• _WHAT IS BEING ASKED_: Could you retype the whole listing word for word and drop the images?

• _THE DATA_:
========================================================================

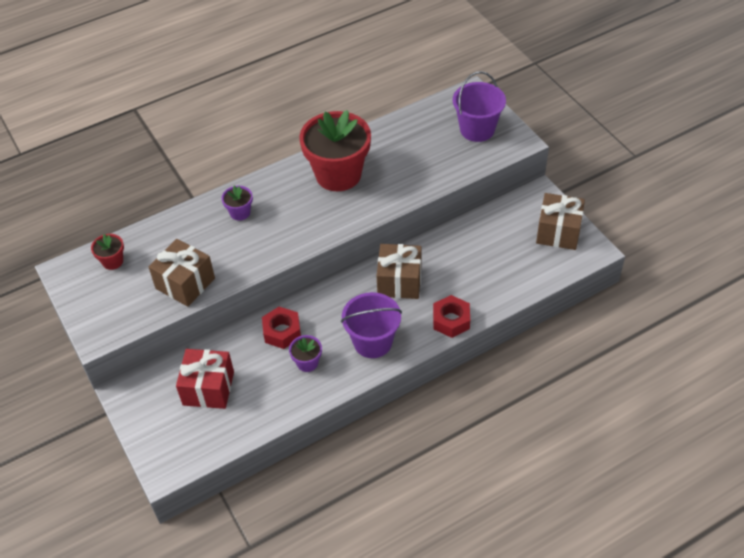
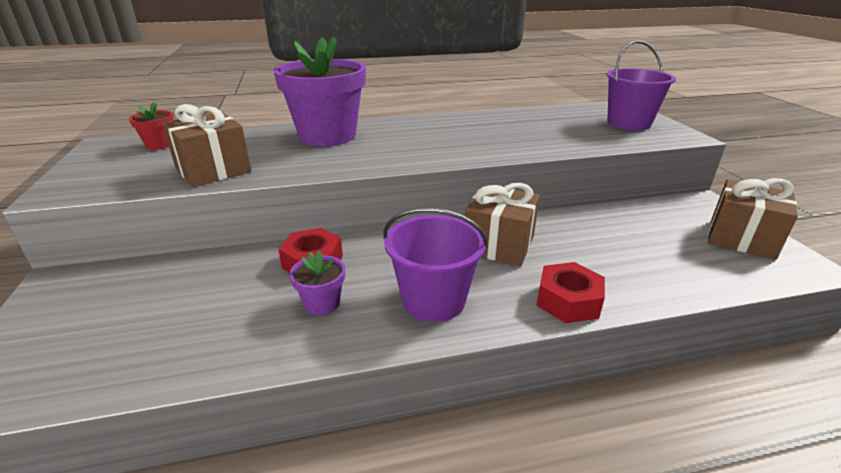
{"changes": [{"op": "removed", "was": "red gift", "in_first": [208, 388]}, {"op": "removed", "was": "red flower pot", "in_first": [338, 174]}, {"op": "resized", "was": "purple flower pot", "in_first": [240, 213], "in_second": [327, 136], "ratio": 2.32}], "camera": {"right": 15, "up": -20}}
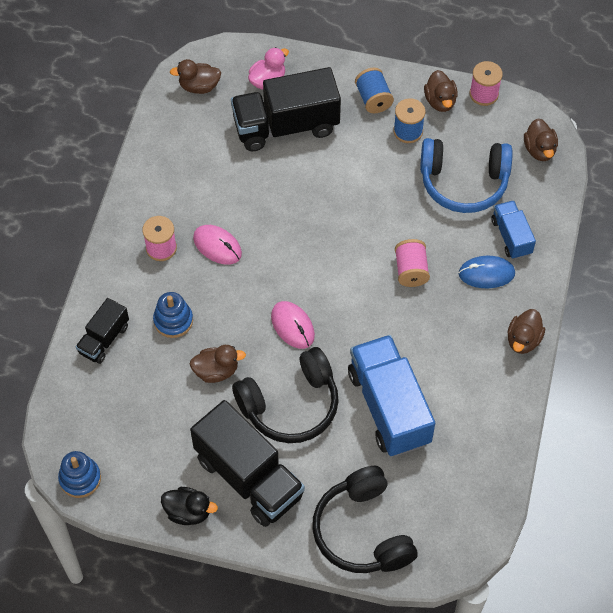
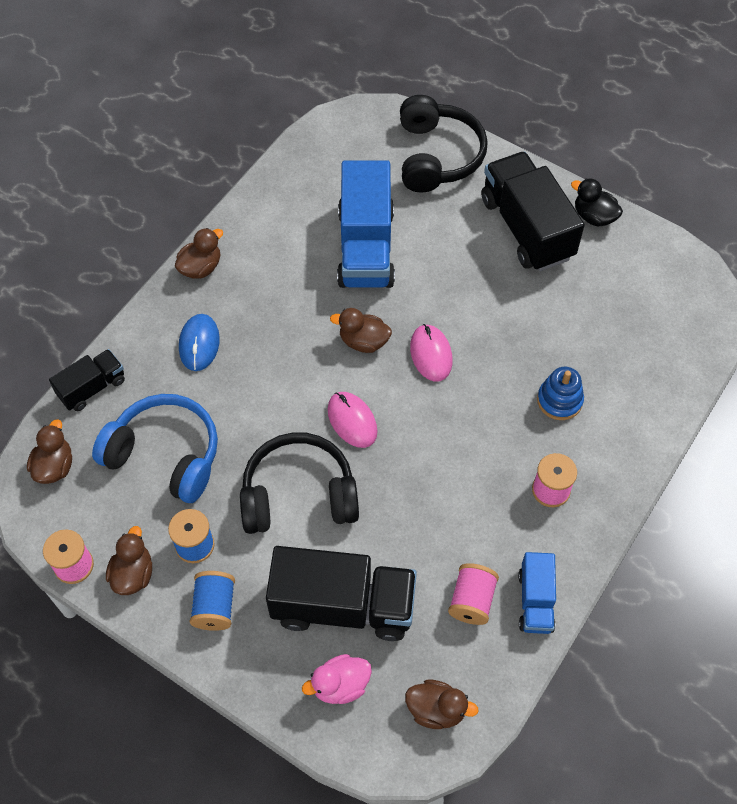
{"changes": [{"op": "removed", "was": "blue stacking toy", "in_first": [80, 478]}, {"op": "moved", "was": "black truck", "in_first": [104, 339], "in_second": [92, 388]}, {"op": "moved", "was": "brown duck", "in_first": [216, 371], "in_second": [363, 341]}, {"op": "moved", "was": "pink mouse", "in_first": [217, 246], "in_second": [352, 421]}, {"op": "moved", "was": "black headphones", "in_first": [290, 405], "in_second": [299, 495]}, {"op": "moved", "was": "pink spool", "in_first": [411, 270], "in_second": [472, 600]}, {"op": "moved", "was": "blue truck", "in_first": [511, 237], "in_second": [535, 601]}, {"op": "turned", "was": "blue mouse", "in_first": [486, 273], "in_second": [199, 344], "clockwise": 75}], "camera": {"right": -160, "up": 0}}
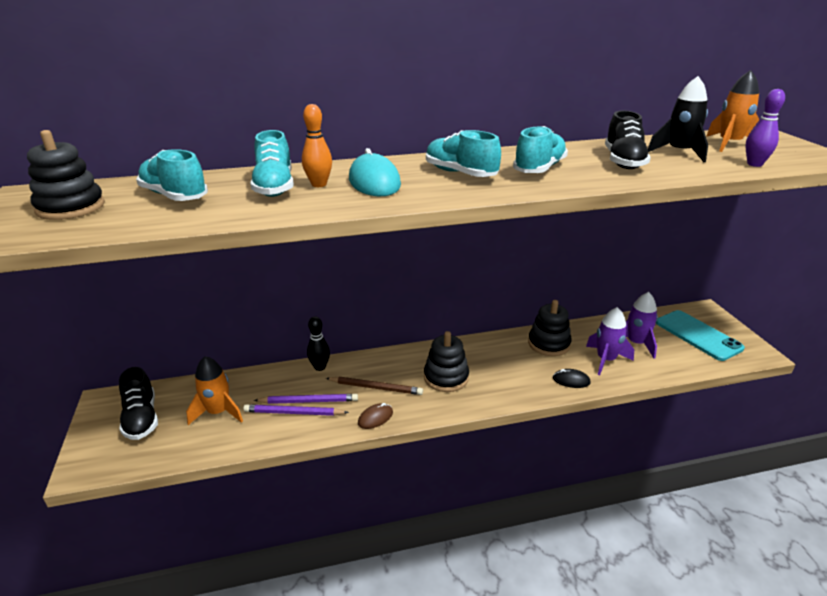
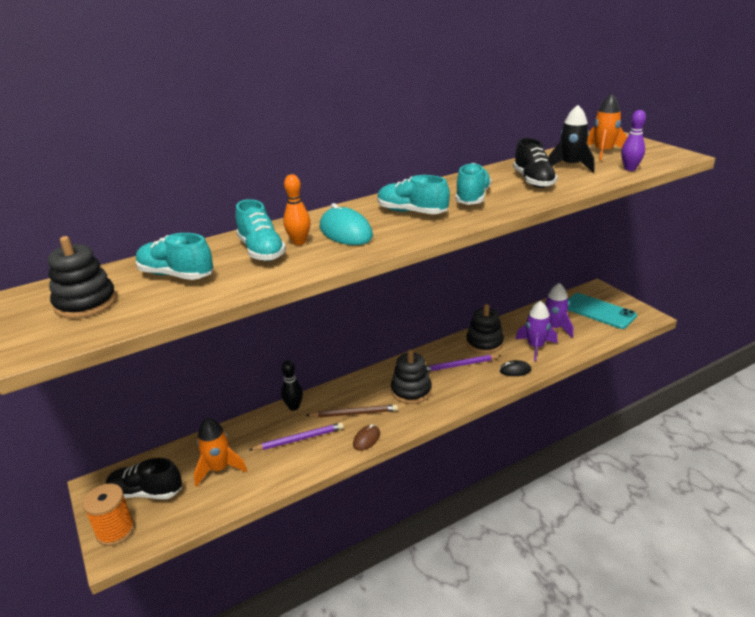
{"changes": [{"op": "added", "now": "orange spool", "in_second": [115, 531]}, {"op": "moved", "was": "purple pencil", "in_first": [294, 413], "in_second": [459, 365]}, {"op": "turned", "was": "black shoe", "in_first": [141, 418], "in_second": [146, 492], "clockwise": 135}], "camera": {"right": -15, "up": 0}}
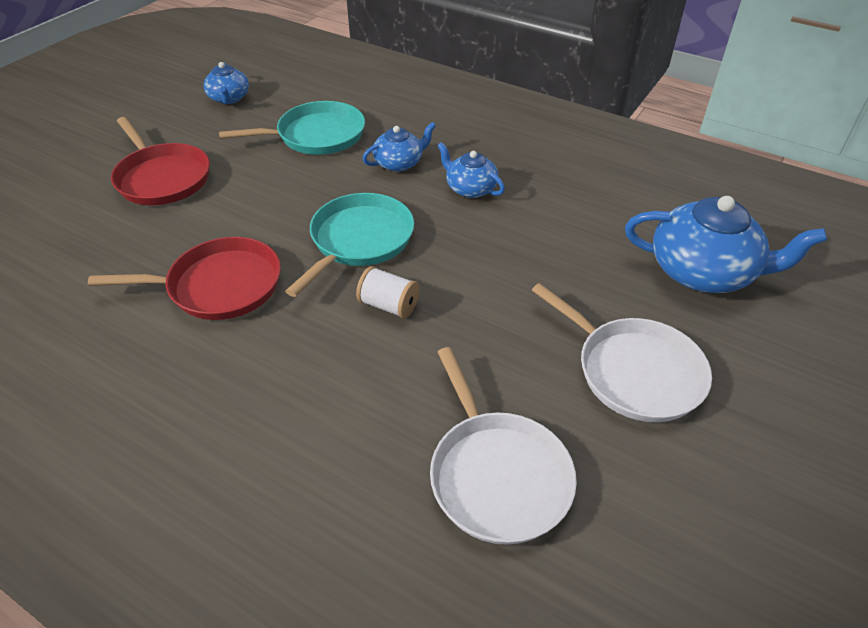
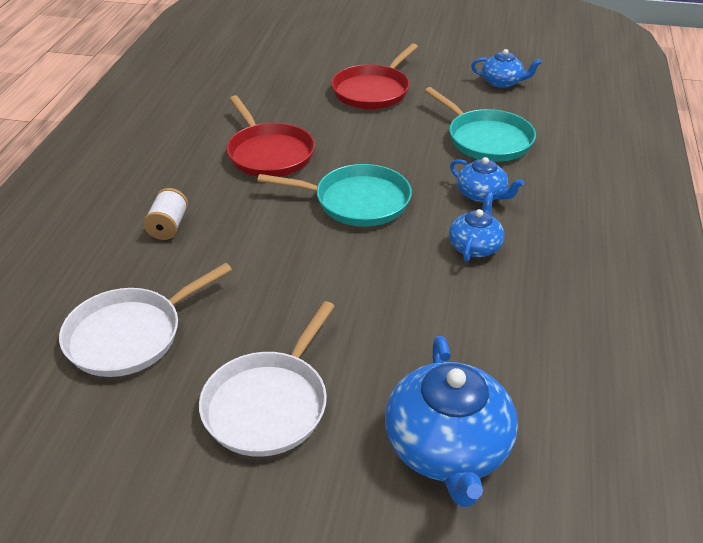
{"changes": [{"op": "moved", "was": "white spool", "in_first": [389, 305], "in_second": [168, 226]}, {"op": "turned", "was": "blue teapot", "in_first": [229, 98], "in_second": [502, 82], "clockwise": -135}], "camera": {"right": 70, "up": -5}}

========================================================================

• _WORKED SOLUTION_:
{"changes": [{"op": "removed", "was": "red gift", "in_first": [208, 388]}, {"op": "removed", "was": "red flower pot", "in_first": [338, 174]}, {"op": "resized", "was": "purple flower pot", "in_first": [240, 213], "in_second": [327, 136], "ratio": 2.32}], "camera": {"right": 15, "up": -20}}
{"changes": [{"op": "removed", "was": "blue stacking toy", "in_first": [80, 478]}, {"op": "moved", "was": "black truck", "in_first": [104, 339], "in_second": [92, 388]}, {"op": "moved", "was": "brown duck", "in_first": [216, 371], "in_second": [363, 341]}, {"op": "moved", "was": "pink mouse", "in_first": [217, 246], "in_second": [352, 421]}, {"op": "moved", "was": "black headphones", "in_first": [290, 405], "in_second": [299, 495]}, {"op": "moved", "was": "pink spool", "in_first": [411, 270], "in_second": [472, 600]}, {"op": "moved", "was": "blue truck", "in_first": [511, 237], "in_second": [535, 601]}, {"op": "turned", "was": "blue mouse", "in_first": [486, 273], "in_second": [199, 344], "clockwise": 75}], "camera": {"right": -160, "up": 0}}
{"changes": [{"op": "added", "now": "orange spool", "in_second": [115, 531]}, {"op": "moved", "was": "purple pencil", "in_first": [294, 413], "in_second": [459, 365]}, {"op": "turned", "was": "black shoe", "in_first": [141, 418], "in_second": [146, 492], "clockwise": 135}], "camera": {"right": -15, "up": 0}}
{"changes": [{"op": "moved", "was": "white spool", "in_first": [389, 305], "in_second": [168, 226]}, {"op": "turned", "was": "blue teapot", "in_first": [229, 98], "in_second": [502, 82], "clockwise": -135}], "camera": {"right": 70, "up": -5}}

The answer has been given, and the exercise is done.